| What you need to do |
Could you set down only the lines from the one including "- green lupokusen [282 193 289 270]" to the end of the records below, inclusive and exact, leaving pictures out?

| Supplied data |
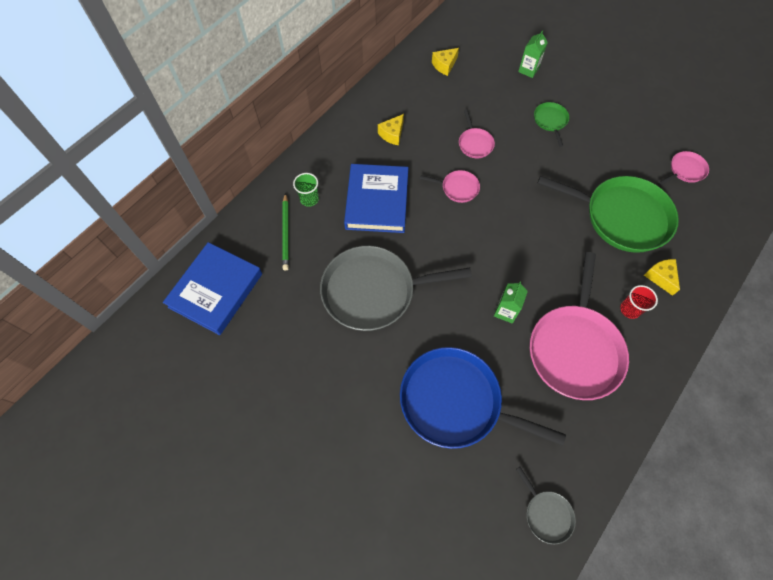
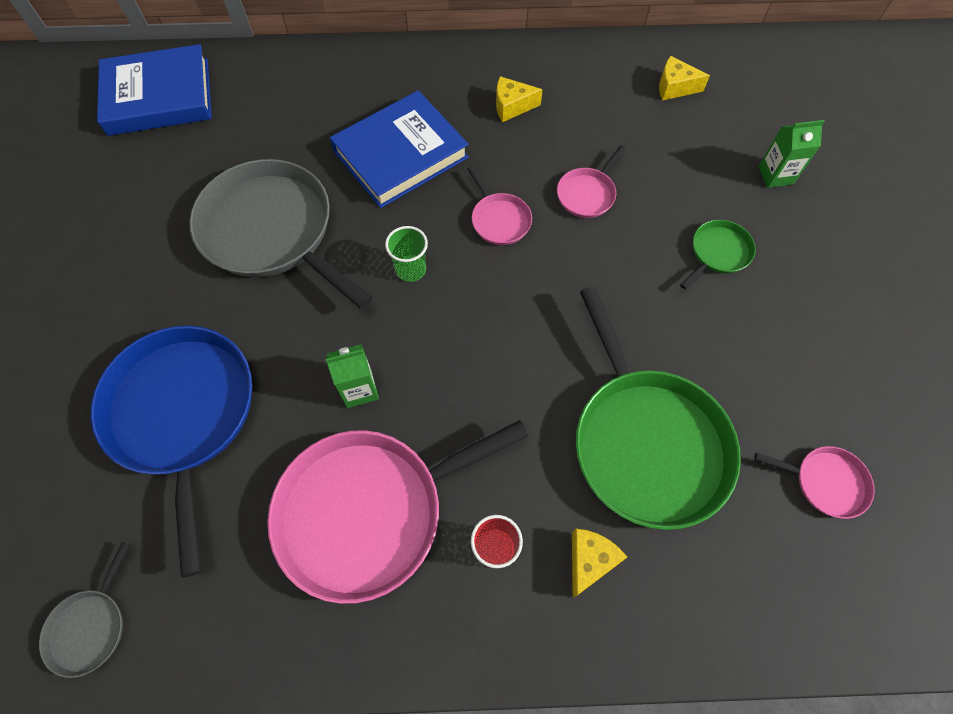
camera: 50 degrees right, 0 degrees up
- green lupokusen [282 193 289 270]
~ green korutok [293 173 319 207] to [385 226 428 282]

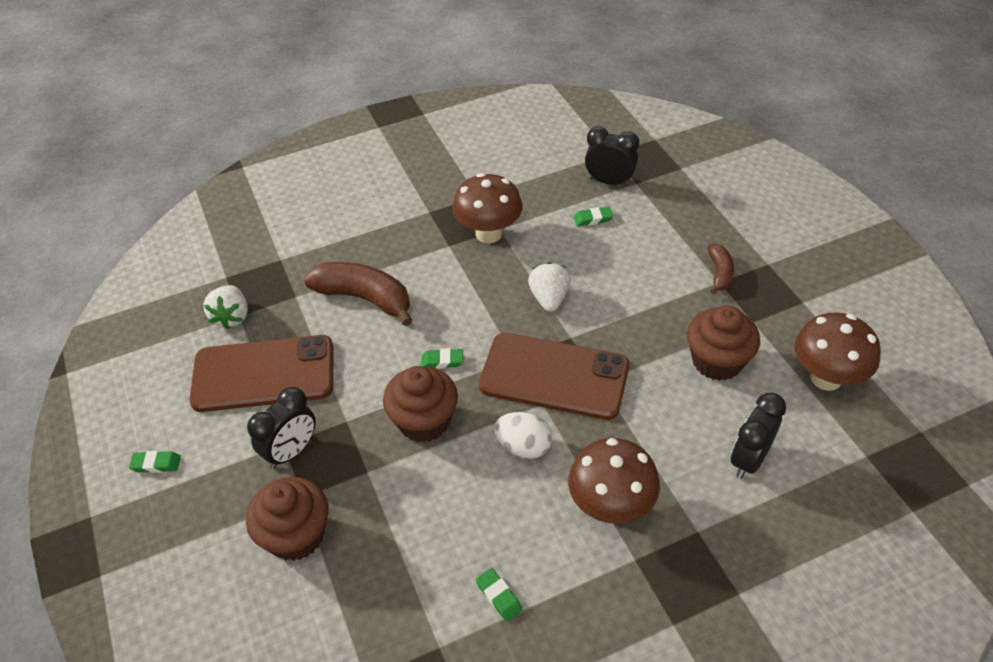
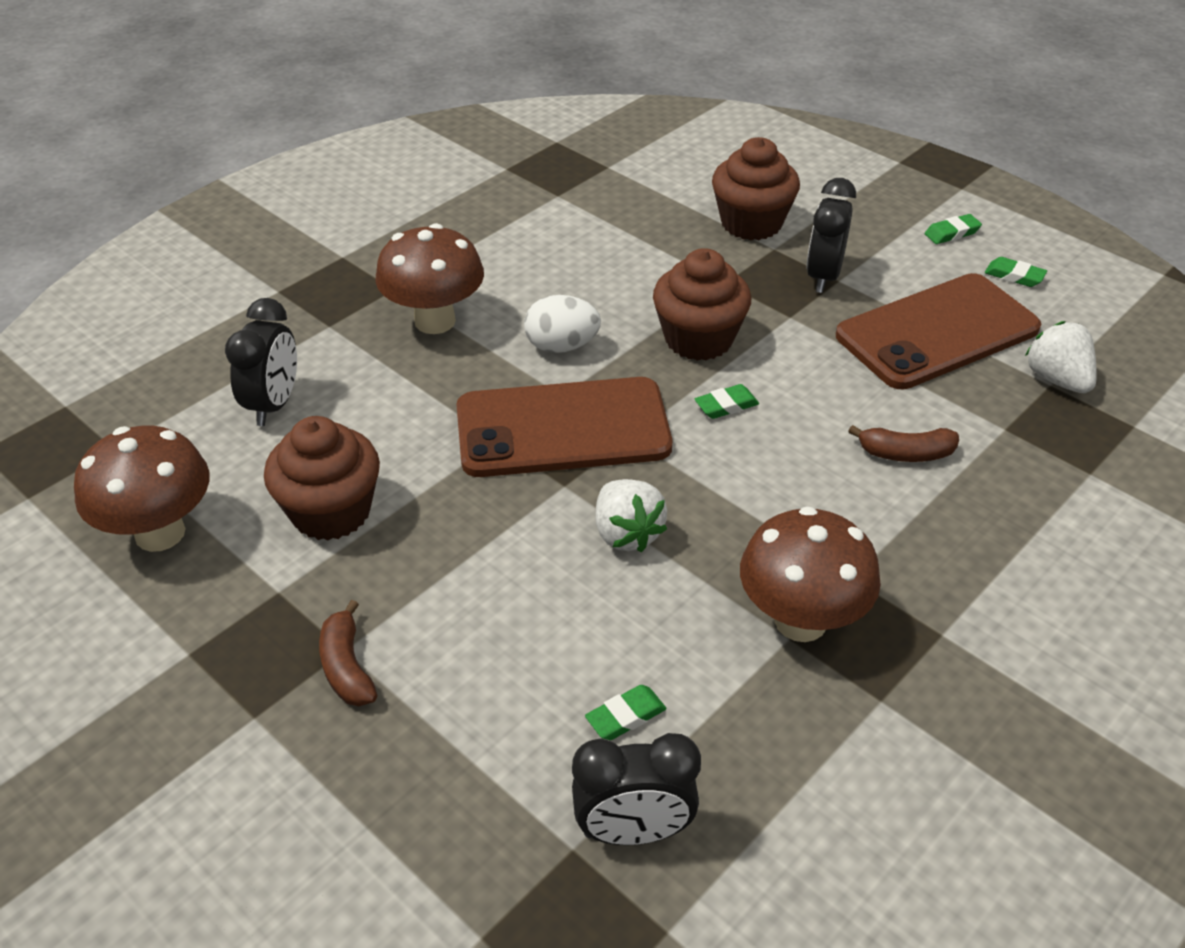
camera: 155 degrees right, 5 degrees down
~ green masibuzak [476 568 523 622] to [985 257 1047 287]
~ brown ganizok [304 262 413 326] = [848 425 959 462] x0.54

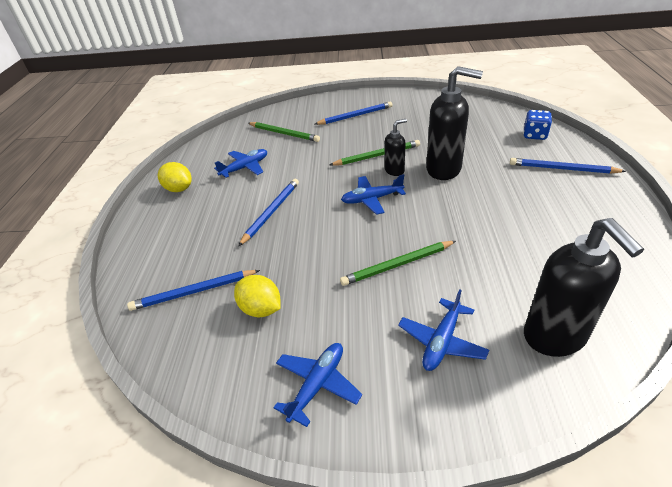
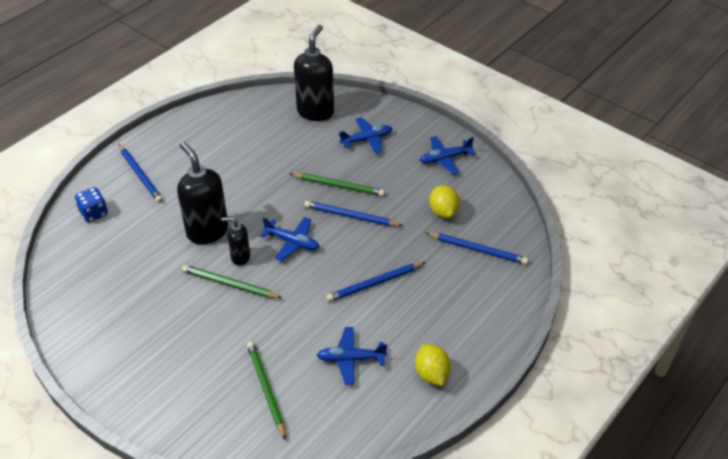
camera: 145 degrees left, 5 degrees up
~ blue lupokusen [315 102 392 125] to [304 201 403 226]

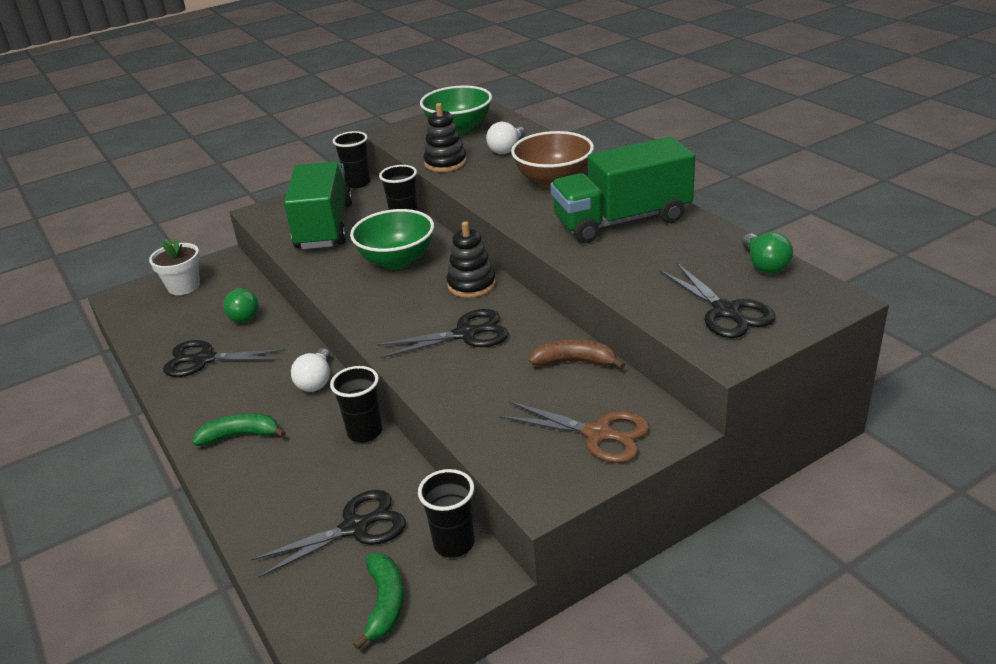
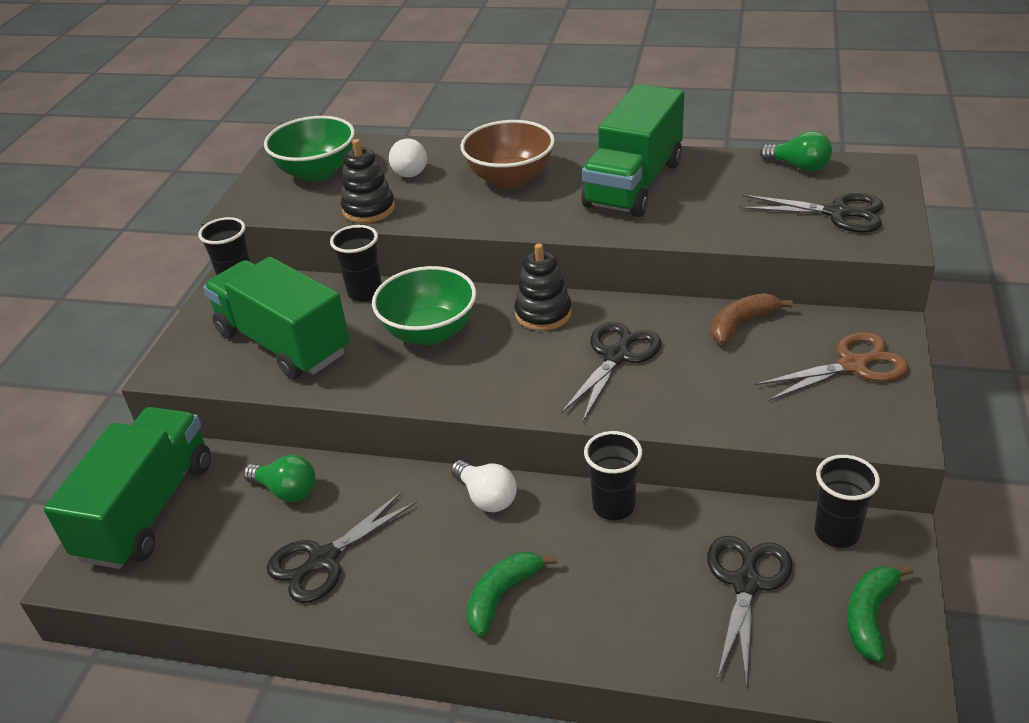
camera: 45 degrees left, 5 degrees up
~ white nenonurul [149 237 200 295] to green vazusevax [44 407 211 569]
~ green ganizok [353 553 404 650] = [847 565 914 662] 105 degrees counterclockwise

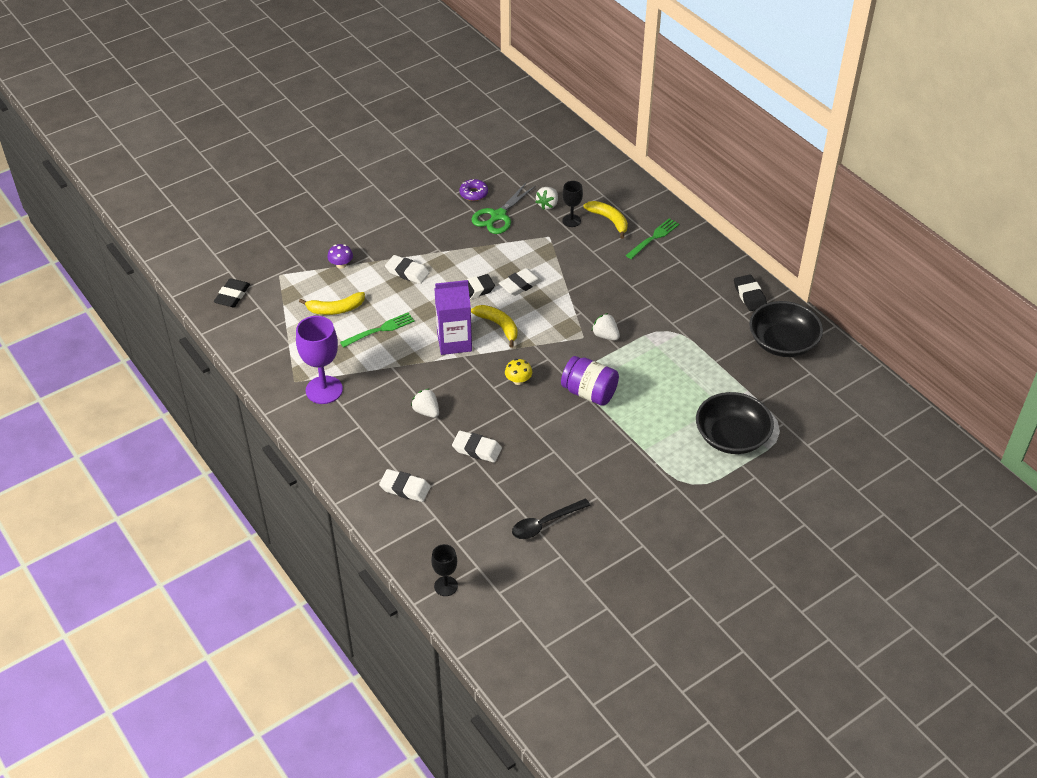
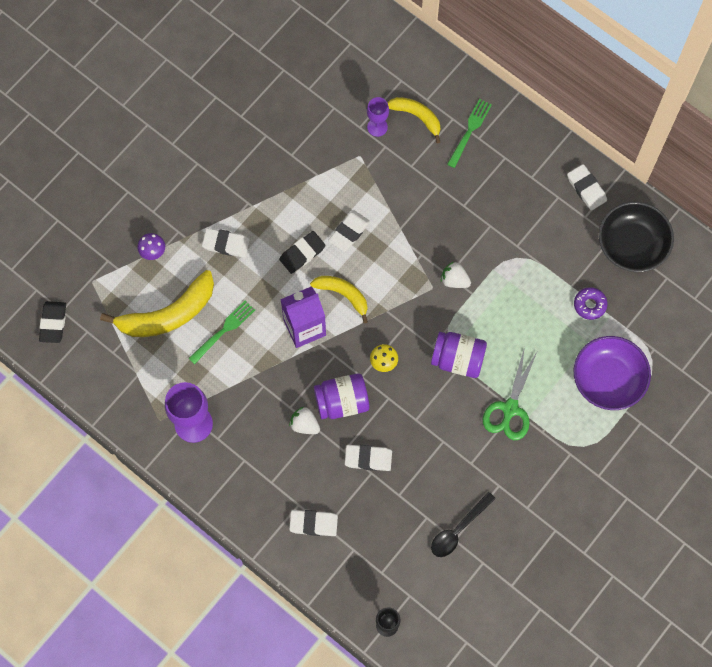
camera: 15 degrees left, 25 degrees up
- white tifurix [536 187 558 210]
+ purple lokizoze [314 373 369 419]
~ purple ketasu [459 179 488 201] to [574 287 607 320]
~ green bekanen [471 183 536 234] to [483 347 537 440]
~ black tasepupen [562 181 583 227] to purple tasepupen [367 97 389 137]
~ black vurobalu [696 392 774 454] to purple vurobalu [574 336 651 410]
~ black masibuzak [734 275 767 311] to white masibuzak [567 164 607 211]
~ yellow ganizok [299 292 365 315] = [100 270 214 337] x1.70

| Solution for this exercise |
- green lupokusen [282 193 289 270]
~ green korutok [293 173 319 207] to [385 226 428 282]

camera: 155 degrees right, 5 degrees down
~ green masibuzak [476 568 523 622] to [985 257 1047 287]
~ brown ganizok [304 262 413 326] = [848 425 959 462] x0.54

camera: 145 degrees left, 5 degrees up
~ blue lupokusen [315 102 392 125] to [304 201 403 226]

camera: 45 degrees left, 5 degrees up
~ white nenonurul [149 237 200 295] to green vazusevax [44 407 211 569]
~ green ganizok [353 553 404 650] = [847 565 914 662] 105 degrees counterclockwise

camera: 15 degrees left, 25 degrees up
- white tifurix [536 187 558 210]
+ purple lokizoze [314 373 369 419]
~ purple ketasu [459 179 488 201] to [574 287 607 320]
~ green bekanen [471 183 536 234] to [483 347 537 440]
~ black tasepupen [562 181 583 227] to purple tasepupen [367 97 389 137]
~ black vurobalu [696 392 774 454] to purple vurobalu [574 336 651 410]
~ black masibuzak [734 275 767 311] to white masibuzak [567 164 607 211]
~ yellow ganizok [299 292 365 315] = [100 270 214 337] x1.70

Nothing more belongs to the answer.